-- DATA SUPPLIED follows --
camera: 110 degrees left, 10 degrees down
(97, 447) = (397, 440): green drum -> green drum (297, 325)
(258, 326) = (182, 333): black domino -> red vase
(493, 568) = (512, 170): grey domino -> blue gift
-- DATA SUPPLIED concluded --
-- DATA SUPPLIED follows --
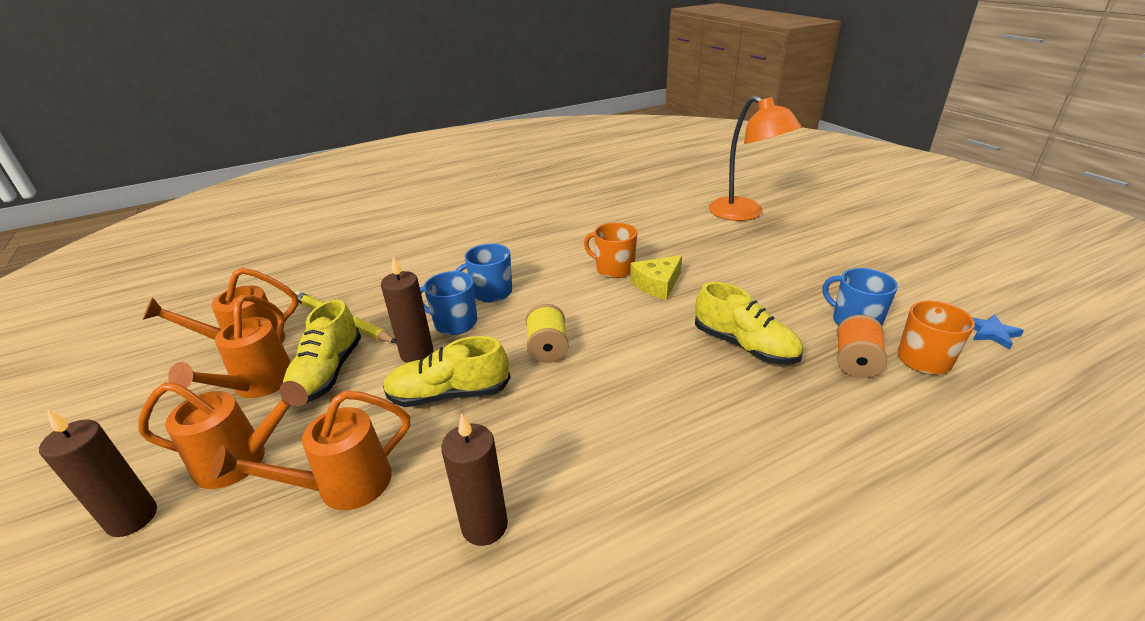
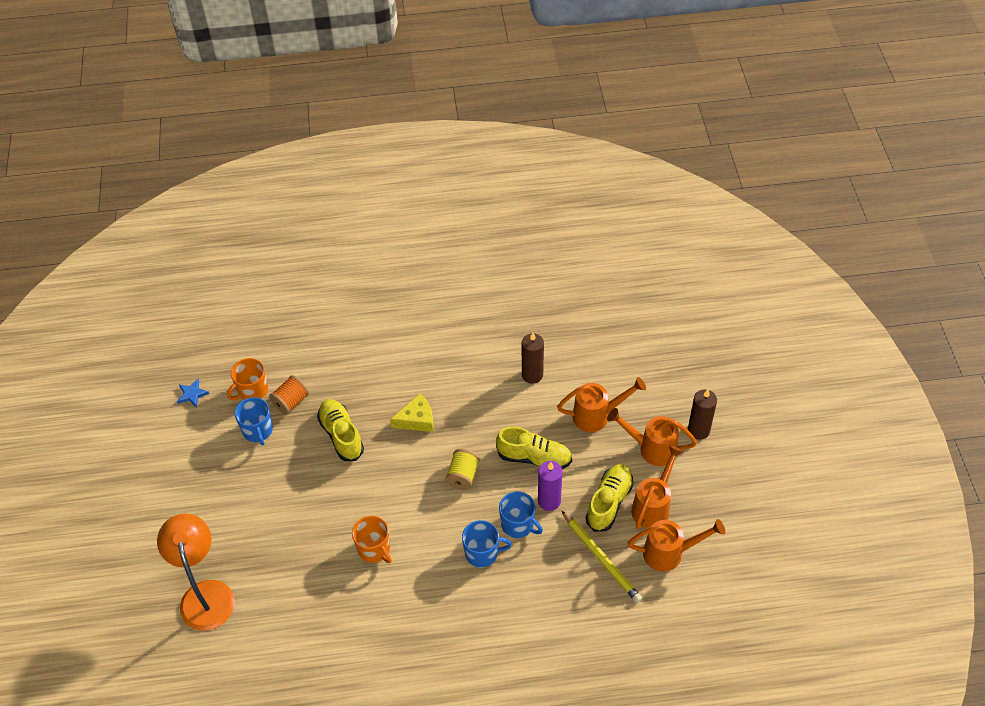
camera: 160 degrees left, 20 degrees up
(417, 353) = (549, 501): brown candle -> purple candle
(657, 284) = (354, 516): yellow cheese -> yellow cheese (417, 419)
-- DATA SUPPLIED concluded --
### WHAT TO WORK ON
Would you quote everything above from the line containing "(97, 447) = (397, 440): green" down to the line containing "(493, 568) = (512, 170): grey"? Include both of those lines and nothing else.

### ANSWER TO THIS EXERCISE
(97, 447) = (397, 440): green drum -> green drum (297, 325)
(258, 326) = (182, 333): black domino -> red vase
(493, 568) = (512, 170): grey domino -> blue gift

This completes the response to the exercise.